TASK INPUTS: Begin
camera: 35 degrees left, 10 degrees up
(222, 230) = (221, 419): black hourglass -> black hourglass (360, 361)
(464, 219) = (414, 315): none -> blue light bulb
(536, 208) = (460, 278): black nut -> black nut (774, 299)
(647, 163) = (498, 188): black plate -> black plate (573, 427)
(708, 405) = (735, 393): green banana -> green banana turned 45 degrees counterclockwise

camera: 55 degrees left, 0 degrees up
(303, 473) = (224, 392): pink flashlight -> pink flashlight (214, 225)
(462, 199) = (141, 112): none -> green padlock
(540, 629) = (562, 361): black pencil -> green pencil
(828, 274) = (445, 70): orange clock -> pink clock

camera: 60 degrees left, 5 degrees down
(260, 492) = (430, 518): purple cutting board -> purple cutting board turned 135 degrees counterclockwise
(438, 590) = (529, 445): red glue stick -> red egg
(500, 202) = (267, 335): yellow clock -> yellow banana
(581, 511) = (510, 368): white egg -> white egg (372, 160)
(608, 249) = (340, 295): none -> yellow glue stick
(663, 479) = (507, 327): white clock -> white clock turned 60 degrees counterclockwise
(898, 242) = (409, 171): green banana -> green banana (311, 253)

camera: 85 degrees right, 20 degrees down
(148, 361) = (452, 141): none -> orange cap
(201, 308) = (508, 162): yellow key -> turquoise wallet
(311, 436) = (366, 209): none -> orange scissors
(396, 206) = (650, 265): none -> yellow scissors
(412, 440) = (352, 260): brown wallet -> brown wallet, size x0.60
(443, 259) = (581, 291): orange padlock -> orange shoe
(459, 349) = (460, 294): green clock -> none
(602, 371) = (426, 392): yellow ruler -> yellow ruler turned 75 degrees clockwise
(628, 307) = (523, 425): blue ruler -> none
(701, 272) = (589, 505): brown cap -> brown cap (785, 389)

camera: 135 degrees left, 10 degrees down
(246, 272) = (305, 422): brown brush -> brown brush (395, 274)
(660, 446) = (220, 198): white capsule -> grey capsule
TASK INPUTS: End
_PROMPT_
Could you restate word for word the lines above from the one containing "(462, 199) = (141, 112): none" through the one containing "(260, 492) = (430, 518): purple", both included, and nothing else?

_OUTPUT BELOW_
(462, 199) = (141, 112): none -> green padlock
(540, 629) = (562, 361): black pencil -> green pencil
(828, 274) = (445, 70): orange clock -> pink clock

camera: 60 degrees left, 5 degrees down
(260, 492) = (430, 518): purple cutting board -> purple cutting board turned 135 degrees counterclockwise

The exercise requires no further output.